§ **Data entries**
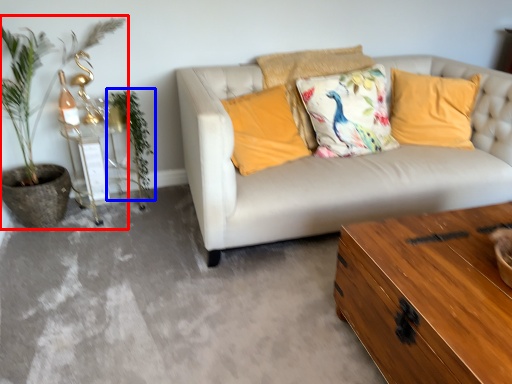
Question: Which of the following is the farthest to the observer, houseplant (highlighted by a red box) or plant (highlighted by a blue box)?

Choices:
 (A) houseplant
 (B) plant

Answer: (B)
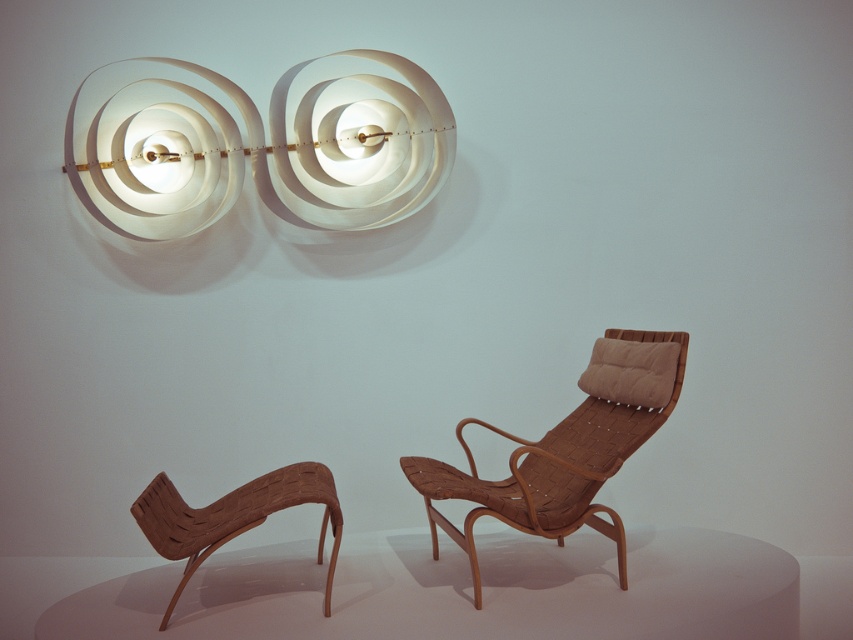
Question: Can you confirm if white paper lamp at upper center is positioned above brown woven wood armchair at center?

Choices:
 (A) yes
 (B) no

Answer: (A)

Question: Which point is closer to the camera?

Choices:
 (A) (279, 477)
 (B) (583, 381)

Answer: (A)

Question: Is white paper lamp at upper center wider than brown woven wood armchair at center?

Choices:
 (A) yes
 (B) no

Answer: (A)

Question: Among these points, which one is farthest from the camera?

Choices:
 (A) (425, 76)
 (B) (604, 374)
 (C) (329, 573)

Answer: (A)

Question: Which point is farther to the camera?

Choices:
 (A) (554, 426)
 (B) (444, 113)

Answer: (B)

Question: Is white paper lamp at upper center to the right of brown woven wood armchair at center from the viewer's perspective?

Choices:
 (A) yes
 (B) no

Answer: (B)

§ **DO THIS**
Can you copy out, word for word, the lines starting at the one that contains "Question: Is white paper lamp at upper center to" and ending with the final line above?

§ **RIGHT ANSWER**
Question: Is white paper lamp at upper center to the right of brown woven wood armchair at center from the viewer's perspective?

Choices:
 (A) yes
 (B) no

Answer: (B)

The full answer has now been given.